■ **What the task requires**: In your copy, set down the entries exactly and exclude the pictures.

■ **Provided information**:
Content starts
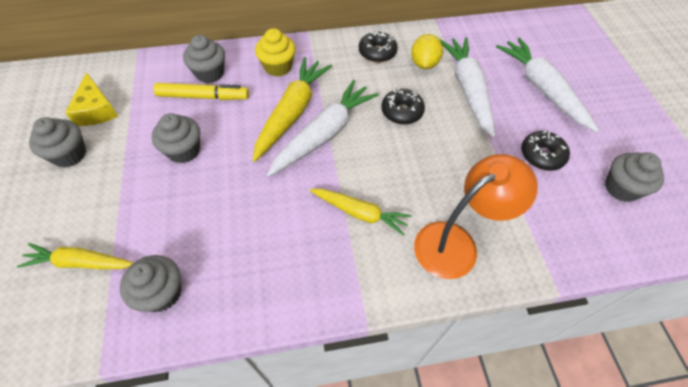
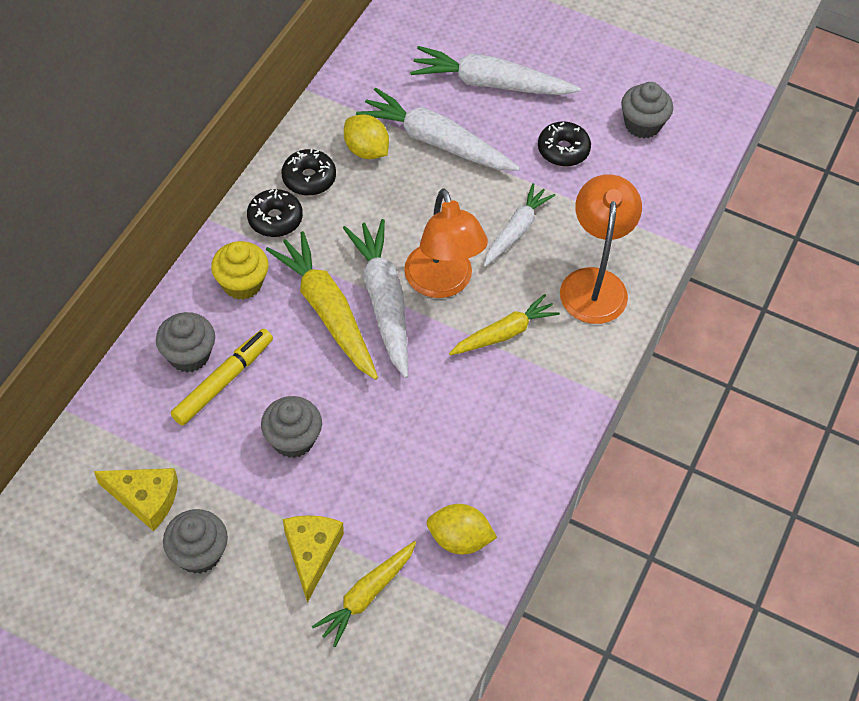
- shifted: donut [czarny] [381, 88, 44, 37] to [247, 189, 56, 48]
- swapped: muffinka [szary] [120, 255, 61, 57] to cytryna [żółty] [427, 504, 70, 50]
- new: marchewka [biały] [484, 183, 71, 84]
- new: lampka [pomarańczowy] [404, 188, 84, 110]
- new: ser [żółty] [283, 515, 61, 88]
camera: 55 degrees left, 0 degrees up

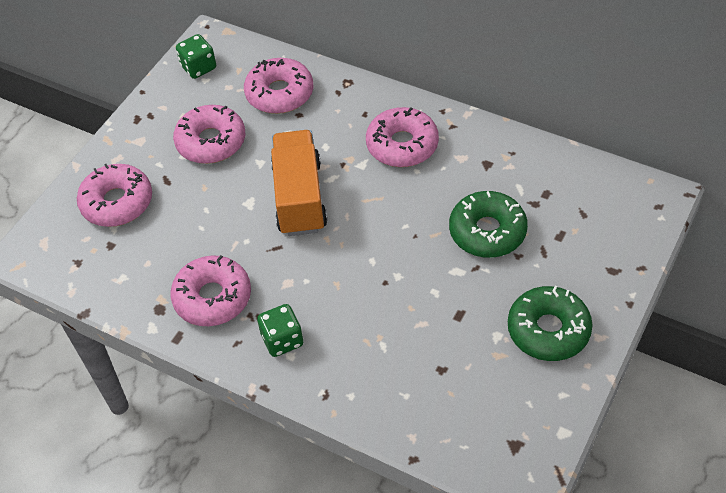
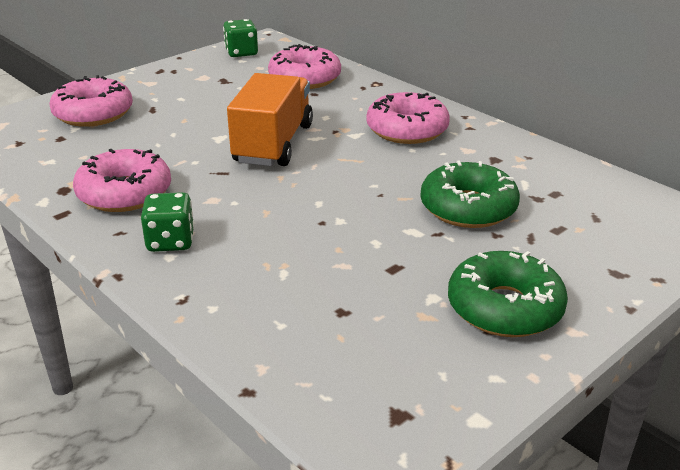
- gone: donut [różowy] [173, 105, 72, 59]
camera: 15 degrees right, 20 degrees down

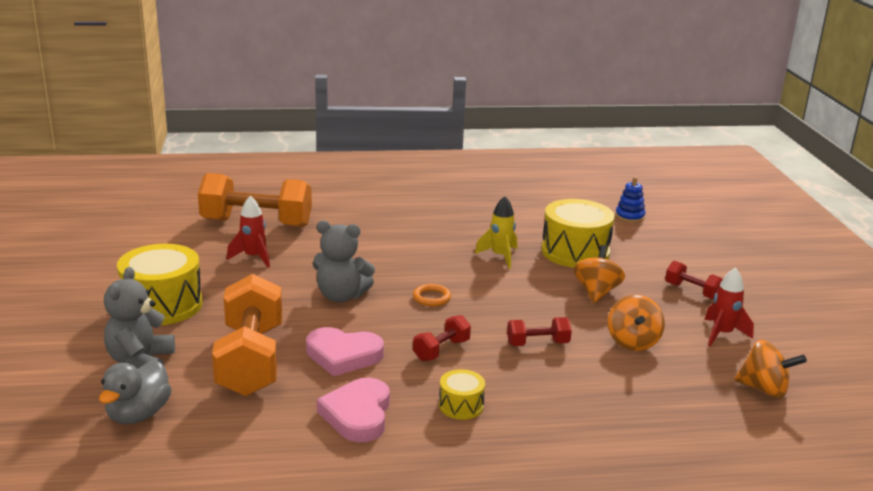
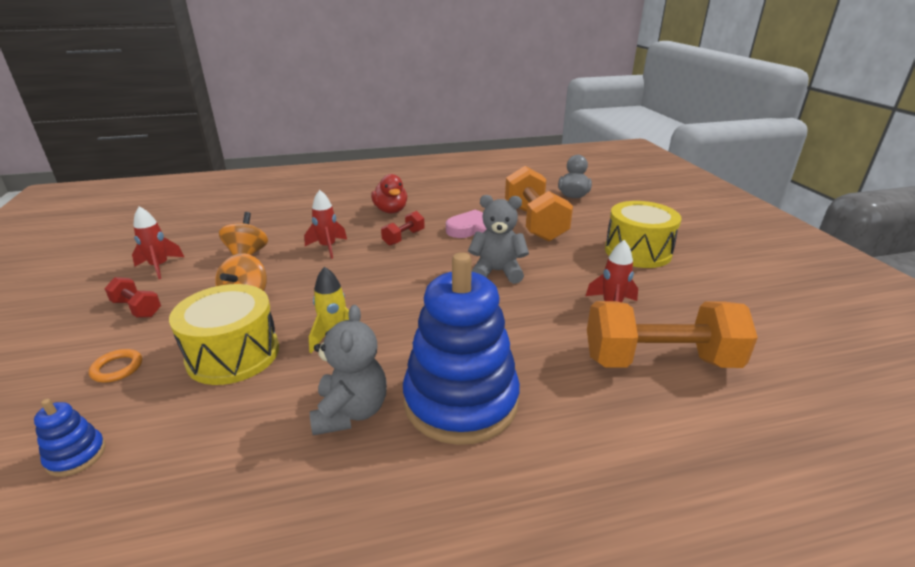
- shifted: miś [szary] [104, 267, 71, 102] to [310, 305, 77, 130]
- shifted: pierścień [pomarańczowy] [413, 284, 38, 22] to [89, 349, 53, 34]
- swapped: hantel [czerwony] [507, 317, 65, 29] to rakieta [czerwony] [304, 190, 43, 69]
- gone: bączek [pomarańczowy] [734, 340, 73, 58]
- swapped: bęben [żółty] [439, 369, 46, 51] to kaczka [czerwony] [371, 174, 36, 39]
- gone: serce [różowy] [317, 378, 73, 64]
- new: zabawka nakładanka [niebieski] [403, 252, 117, 193]
camera: 175 degrees right, 5 degrees up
Content ends
■ **Completed exercise**:
- shifted: donut [czarny] [381, 88, 44, 37] to [247, 189, 56, 48]
- swapped: muffinka [szary] [120, 255, 61, 57] to cytryna [żółty] [427, 504, 70, 50]
- new: marchewka [biały] [484, 183, 71, 84]
- new: lampka [pomarańczowy] [404, 188, 84, 110]
- new: ser [żółty] [283, 515, 61, 88]
camera: 55 degrees left, 0 degrees up

- gone: donut [różowy] [173, 105, 72, 59]
camera: 15 degrees right, 20 degrees down

- shifted: miś [szary] [104, 267, 71, 102] to [310, 305, 77, 130]
- shifted: pierścień [pomarańczowy] [413, 284, 38, 22] to [89, 349, 53, 34]
- swapped: hantel [czerwony] [507, 317, 65, 29] to rakieta [czerwony] [304, 190, 43, 69]
- gone: bączek [pomarańczowy] [734, 340, 73, 58]
- swapped: bęben [żółty] [439, 369, 46, 51] to kaczka [czerwony] [371, 174, 36, 39]
- gone: serce [różowy] [317, 378, 73, 64]
- new: zabawka nakładanka [niebieski] [403, 252, 117, 193]
camera: 175 degrees right, 5 degrees up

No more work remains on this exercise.